* _MATERIAL SUPPLIED_
---+---

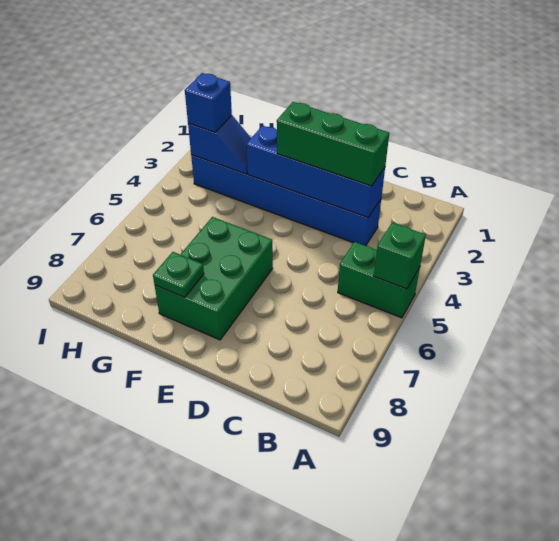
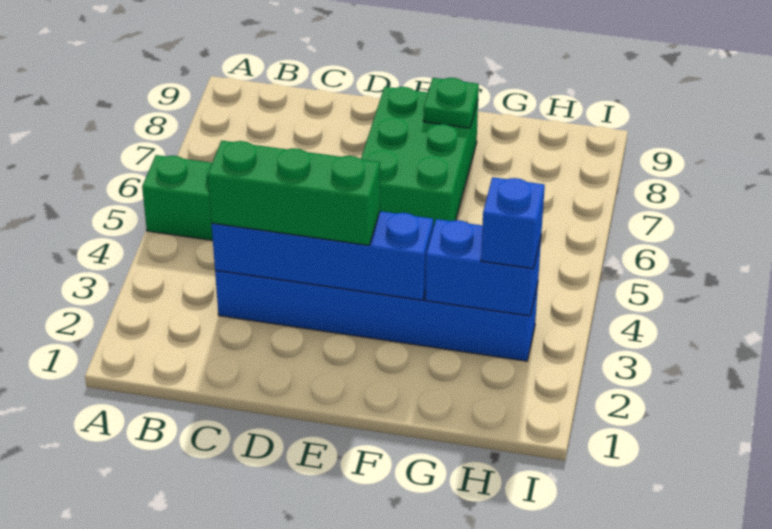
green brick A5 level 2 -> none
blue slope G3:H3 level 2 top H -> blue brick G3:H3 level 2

---+---

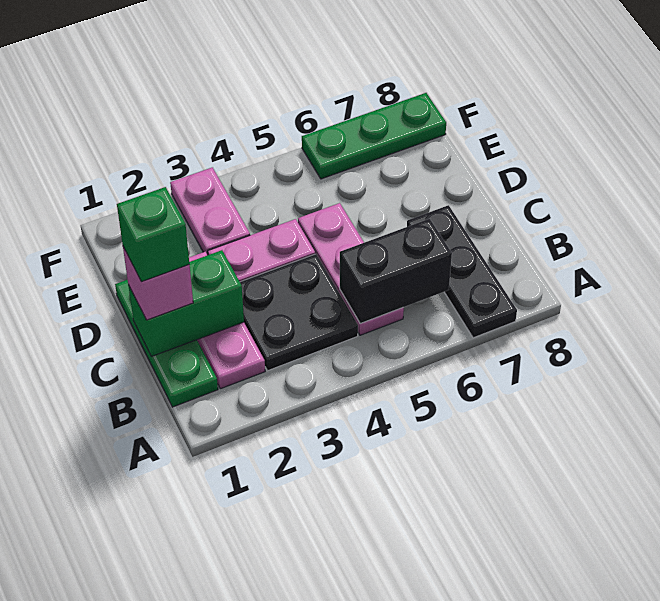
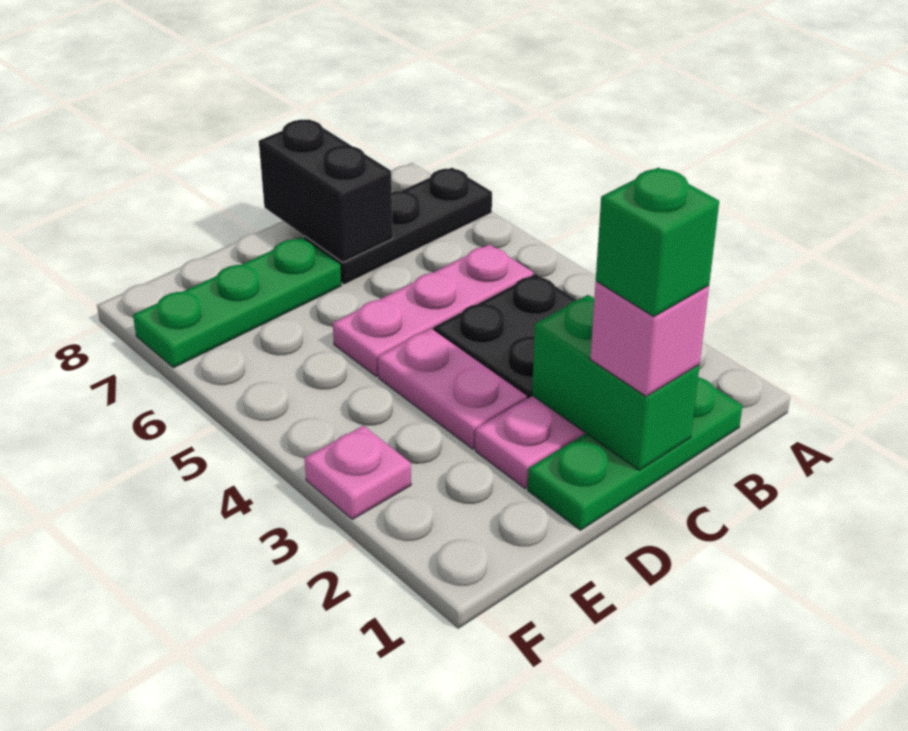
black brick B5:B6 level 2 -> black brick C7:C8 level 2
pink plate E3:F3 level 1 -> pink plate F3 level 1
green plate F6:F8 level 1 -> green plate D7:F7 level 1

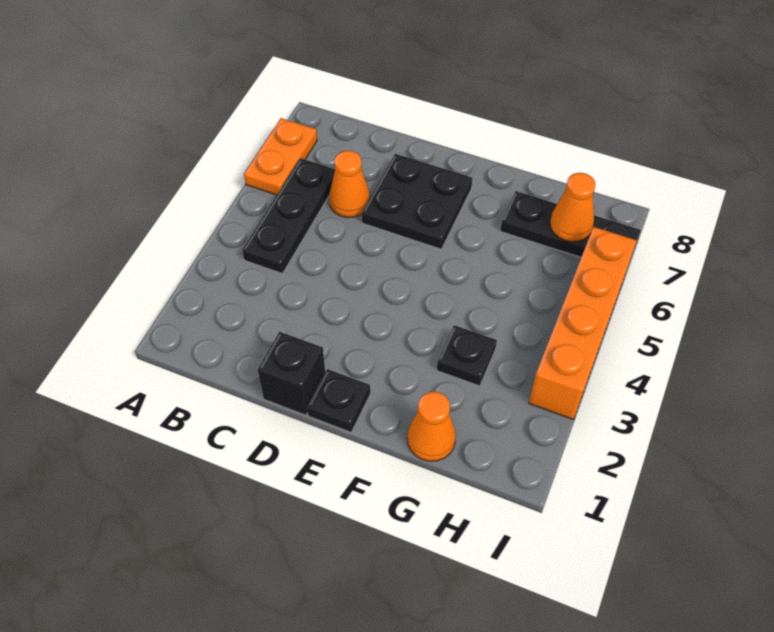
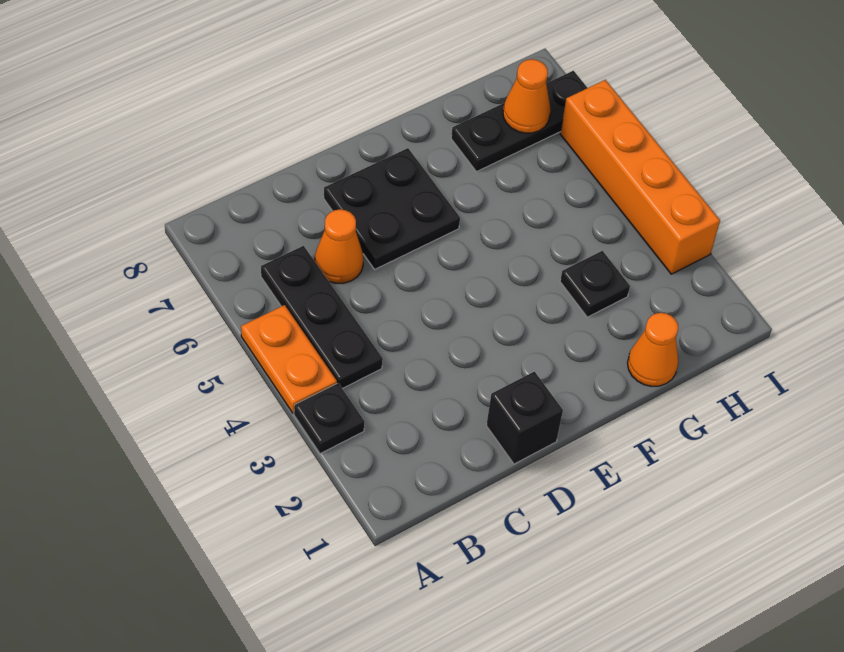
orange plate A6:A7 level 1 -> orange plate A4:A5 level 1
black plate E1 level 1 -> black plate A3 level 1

---+---

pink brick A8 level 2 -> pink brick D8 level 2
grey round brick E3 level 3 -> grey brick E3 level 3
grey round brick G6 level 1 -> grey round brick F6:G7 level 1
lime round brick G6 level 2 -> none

---+---

* _WHAT THE TASK REQUIRES_
All lines above from the one containing "green plate F6:F8" up to and including the one containing "black plate E1" are to be set down exactly, and nothing else. Leave images out.

* _RESULT OF THE EXERCISE_
green plate F6:F8 level 1 -> green plate D7:F7 level 1

orange plate A6:A7 level 1 -> orange plate A4:A5 level 1
black plate E1 level 1 -> black plate A3 level 1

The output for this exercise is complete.